(Frame-by-frame shape edits)
● ● ● ● ●

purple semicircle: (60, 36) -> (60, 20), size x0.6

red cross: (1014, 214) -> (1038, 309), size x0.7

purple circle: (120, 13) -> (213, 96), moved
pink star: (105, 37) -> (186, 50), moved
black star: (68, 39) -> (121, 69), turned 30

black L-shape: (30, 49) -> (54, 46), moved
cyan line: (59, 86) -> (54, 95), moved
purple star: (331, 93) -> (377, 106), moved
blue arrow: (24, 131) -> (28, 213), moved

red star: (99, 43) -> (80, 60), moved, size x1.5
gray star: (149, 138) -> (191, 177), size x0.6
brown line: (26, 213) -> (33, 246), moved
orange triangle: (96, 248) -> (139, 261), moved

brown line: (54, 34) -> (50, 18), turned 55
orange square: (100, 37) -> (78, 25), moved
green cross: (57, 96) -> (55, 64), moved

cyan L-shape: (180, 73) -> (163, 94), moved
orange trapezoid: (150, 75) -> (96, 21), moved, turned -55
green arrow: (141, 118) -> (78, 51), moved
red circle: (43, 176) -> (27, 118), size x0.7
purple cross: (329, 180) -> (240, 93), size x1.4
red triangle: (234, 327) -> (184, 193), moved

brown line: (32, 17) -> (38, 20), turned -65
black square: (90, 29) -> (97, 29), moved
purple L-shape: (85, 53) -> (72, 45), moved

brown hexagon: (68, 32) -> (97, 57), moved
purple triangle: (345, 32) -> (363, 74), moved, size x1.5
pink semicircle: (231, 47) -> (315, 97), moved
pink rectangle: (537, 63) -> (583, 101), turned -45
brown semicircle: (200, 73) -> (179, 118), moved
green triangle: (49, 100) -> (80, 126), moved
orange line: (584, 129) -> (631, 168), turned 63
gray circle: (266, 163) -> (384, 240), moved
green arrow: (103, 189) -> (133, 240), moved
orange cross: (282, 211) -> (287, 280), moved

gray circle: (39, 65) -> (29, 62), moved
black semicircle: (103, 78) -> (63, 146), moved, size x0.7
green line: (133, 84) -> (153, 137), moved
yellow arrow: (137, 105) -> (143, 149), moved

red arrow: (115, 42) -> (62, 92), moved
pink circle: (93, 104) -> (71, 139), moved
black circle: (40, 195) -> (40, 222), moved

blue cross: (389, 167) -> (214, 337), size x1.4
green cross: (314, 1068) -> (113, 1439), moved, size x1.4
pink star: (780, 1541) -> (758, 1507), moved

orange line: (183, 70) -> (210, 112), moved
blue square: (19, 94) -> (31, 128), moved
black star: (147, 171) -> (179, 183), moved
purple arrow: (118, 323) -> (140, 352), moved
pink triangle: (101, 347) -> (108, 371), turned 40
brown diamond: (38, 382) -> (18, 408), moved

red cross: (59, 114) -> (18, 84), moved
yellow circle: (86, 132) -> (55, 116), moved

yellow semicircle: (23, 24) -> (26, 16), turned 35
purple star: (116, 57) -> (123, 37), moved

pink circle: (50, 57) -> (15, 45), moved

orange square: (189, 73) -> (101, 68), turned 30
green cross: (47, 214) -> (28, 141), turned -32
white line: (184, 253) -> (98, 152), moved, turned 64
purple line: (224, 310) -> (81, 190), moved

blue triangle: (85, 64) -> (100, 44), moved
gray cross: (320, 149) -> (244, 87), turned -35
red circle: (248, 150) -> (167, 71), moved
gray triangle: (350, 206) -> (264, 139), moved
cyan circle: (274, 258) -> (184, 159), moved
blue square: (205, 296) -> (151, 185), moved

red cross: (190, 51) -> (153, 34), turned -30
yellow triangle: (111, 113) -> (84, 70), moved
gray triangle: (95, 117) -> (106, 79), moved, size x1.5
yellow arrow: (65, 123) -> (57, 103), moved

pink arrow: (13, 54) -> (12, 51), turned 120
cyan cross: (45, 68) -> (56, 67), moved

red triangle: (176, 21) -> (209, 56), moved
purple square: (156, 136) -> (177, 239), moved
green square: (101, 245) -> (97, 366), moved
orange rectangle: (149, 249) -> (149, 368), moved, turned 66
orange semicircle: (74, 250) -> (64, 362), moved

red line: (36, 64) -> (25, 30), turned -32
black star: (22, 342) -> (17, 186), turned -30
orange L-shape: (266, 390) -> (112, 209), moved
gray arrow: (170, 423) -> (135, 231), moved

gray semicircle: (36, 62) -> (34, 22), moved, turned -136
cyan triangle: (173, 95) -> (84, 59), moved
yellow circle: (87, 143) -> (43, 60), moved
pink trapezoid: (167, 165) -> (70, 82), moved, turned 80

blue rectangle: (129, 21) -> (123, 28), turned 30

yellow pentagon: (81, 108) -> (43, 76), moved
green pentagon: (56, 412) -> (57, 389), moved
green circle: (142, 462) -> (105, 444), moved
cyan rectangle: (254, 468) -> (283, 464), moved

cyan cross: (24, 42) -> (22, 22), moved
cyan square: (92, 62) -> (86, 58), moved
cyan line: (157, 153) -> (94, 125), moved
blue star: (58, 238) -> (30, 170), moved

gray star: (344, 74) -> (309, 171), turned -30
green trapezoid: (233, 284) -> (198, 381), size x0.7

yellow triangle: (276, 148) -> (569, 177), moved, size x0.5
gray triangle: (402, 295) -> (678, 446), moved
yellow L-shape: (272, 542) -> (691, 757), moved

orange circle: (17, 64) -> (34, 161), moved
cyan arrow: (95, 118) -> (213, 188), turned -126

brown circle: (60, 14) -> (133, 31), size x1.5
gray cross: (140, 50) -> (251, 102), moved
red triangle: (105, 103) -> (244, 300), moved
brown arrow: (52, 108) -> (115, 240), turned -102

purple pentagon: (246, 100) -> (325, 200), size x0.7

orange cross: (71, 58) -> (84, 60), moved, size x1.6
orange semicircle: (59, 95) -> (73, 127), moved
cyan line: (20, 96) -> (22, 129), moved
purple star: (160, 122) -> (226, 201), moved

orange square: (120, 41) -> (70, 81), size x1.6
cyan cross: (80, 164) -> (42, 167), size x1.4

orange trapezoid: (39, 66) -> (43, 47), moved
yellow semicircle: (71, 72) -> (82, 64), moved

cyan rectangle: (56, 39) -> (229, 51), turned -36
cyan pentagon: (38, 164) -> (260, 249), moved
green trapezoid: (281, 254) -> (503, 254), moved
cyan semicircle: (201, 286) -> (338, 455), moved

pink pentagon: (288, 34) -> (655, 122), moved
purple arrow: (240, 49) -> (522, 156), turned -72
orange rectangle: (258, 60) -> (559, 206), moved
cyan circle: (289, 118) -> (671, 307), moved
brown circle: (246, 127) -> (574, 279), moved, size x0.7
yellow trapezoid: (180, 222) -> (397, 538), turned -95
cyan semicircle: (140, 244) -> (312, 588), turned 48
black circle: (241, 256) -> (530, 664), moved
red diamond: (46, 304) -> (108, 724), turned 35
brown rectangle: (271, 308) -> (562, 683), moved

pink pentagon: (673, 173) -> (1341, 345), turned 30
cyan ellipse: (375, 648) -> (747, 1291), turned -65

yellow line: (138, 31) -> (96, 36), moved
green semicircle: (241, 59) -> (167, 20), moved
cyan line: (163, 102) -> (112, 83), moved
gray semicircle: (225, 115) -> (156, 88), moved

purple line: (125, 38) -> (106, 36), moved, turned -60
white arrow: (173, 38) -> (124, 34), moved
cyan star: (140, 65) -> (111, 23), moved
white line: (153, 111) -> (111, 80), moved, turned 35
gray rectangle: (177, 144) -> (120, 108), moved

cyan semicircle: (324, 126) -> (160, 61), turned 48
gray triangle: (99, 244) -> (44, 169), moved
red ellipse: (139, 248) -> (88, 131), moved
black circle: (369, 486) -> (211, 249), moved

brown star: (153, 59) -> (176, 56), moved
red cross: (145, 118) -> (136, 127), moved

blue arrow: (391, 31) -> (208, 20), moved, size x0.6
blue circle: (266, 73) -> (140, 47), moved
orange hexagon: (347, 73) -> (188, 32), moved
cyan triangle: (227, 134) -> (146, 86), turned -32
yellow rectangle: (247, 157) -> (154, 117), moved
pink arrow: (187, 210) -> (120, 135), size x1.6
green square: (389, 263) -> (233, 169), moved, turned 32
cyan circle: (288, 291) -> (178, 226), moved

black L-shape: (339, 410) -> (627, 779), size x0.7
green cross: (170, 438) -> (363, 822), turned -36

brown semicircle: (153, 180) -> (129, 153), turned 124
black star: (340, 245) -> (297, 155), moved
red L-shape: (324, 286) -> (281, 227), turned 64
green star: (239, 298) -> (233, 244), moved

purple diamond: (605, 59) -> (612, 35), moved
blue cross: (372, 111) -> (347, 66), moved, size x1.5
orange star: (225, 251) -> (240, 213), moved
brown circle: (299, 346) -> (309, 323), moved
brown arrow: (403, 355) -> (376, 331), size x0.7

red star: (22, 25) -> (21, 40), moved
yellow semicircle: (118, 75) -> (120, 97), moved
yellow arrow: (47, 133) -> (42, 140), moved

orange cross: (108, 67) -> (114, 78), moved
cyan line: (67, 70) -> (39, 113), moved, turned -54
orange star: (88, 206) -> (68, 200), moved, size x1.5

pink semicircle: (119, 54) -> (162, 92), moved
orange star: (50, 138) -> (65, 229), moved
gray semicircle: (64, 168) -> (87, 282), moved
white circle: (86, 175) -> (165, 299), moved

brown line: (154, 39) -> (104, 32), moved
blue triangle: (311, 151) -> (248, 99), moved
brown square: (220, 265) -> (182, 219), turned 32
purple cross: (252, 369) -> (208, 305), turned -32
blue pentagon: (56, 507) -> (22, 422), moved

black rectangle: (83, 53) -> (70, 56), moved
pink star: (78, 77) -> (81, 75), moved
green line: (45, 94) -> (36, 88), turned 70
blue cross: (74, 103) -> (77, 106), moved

● ● ● ● ●

■ GOAL OF THE EXERCISE:
Retype exactly, and only, the lines above from the one where "green arrow: (141, 118) -> (78, 51), moved" occurs up to and including the one where "white line: (184, 253)" occurs.

■ RESPONSE:
green arrow: (141, 118) -> (78, 51), moved
red circle: (43, 176) -> (27, 118), size x0.7
purple cross: (329, 180) -> (240, 93), size x1.4
red triangle: (234, 327) -> (184, 193), moved

brown line: (32, 17) -> (38, 20), turned -65
black square: (90, 29) -> (97, 29), moved
purple L-shape: (85, 53) -> (72, 45), moved

brown hexagon: (68, 32) -> (97, 57), moved
purple triangle: (345, 32) -> (363, 74), moved, size x1.5
pink semicircle: (231, 47) -> (315, 97), moved
pink rectangle: (537, 63) -> (583, 101), turned -45
brown semicircle: (200, 73) -> (179, 118), moved
green triangle: (49, 100) -> (80, 126), moved
orange line: (584, 129) -> (631, 168), turned 63
gray circle: (266, 163) -> (384, 240), moved
green arrow: (103, 189) -> (133, 240), moved
orange cross: (282, 211) -> (287, 280), moved

gray circle: (39, 65) -> (29, 62), moved
black semicircle: (103, 78) -> (63, 146), moved, size x0.7
green line: (133, 84) -> (153, 137), moved
yellow arrow: (137, 105) -> (143, 149), moved

red arrow: (115, 42) -> (62, 92), moved
pink circle: (93, 104) -> (71, 139), moved
black circle: (40, 195) -> (40, 222), moved

blue cross: (389, 167) -> (214, 337), size x1.4
green cross: (314, 1068) -> (113, 1439), moved, size x1.4
pink star: (780, 1541) -> (758, 1507), moved

orange line: (183, 70) -> (210, 112), moved
blue square: (19, 94) -> (31, 128), moved
black star: (147, 171) -> (179, 183), moved
purple arrow: (118, 323) -> (140, 352), moved
pink triangle: (101, 347) -> (108, 371), turned 40
brown diamond: (38, 382) -> (18, 408), moved

red cross: (59, 114) -> (18, 84), moved
yellow circle: (86, 132) -> (55, 116), moved

yellow semicircle: (23, 24) -> (26, 16), turned 35
purple star: (116, 57) -> (123, 37), moved

pink circle: (50, 57) -> (15, 45), moved

orange square: (189, 73) -> (101, 68), turned 30
green cross: (47, 214) -> (28, 141), turned -32
white line: (184, 253) -> (98, 152), moved, turned 64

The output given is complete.